Exactly the lines below from the one with "turquoise trophy [743,183,811,262]" up to and including the one with "none -> white bowl [868,371,922,407]" make up the answer, with nothing else added.

▸ **Given information**:
────────────────────────────────────────

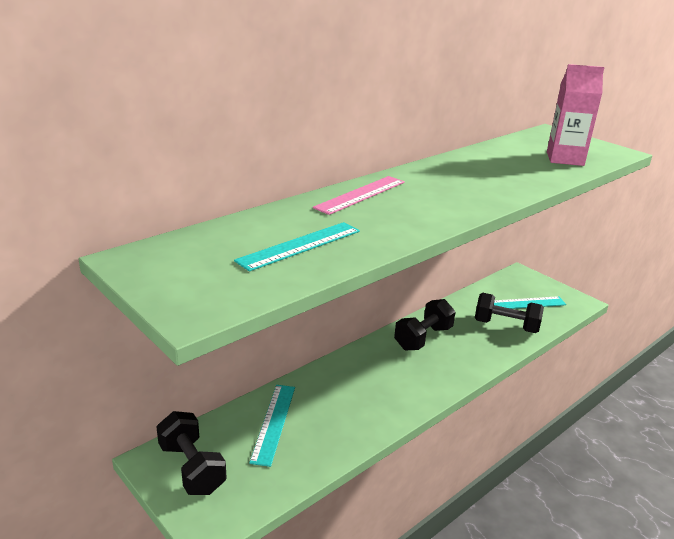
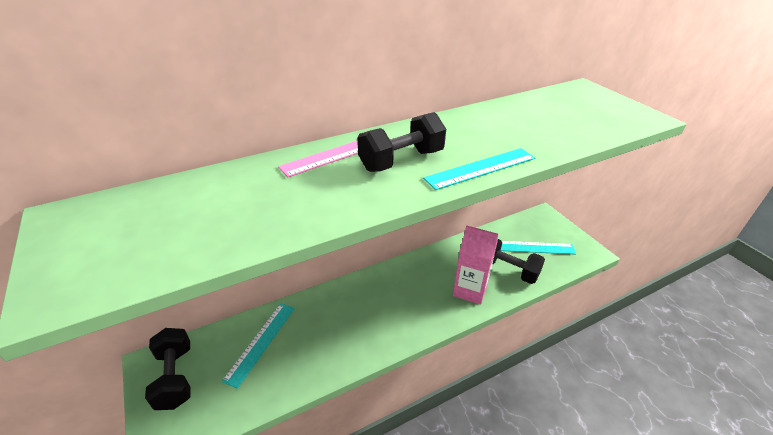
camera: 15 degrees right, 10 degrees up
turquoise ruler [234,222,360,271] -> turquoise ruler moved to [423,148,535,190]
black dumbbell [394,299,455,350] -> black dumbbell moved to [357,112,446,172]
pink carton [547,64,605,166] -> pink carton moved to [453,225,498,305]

────────────────────────────────────────

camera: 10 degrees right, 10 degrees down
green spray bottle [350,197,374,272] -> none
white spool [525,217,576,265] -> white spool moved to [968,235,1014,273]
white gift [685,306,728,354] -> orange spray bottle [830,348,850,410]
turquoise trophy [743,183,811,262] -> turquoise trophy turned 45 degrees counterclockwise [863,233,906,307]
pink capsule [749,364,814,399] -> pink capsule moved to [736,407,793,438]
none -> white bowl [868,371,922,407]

────────────────────────────────────────

▸ **Problem solution**:
turquoise trophy [743,183,811,262] -> turquoise trophy turned 45 degrees counterclockwise [863,233,906,307]
pink capsule [749,364,814,399] -> pink capsule moved to [736,407,793,438]
none -> white bowl [868,371,922,407]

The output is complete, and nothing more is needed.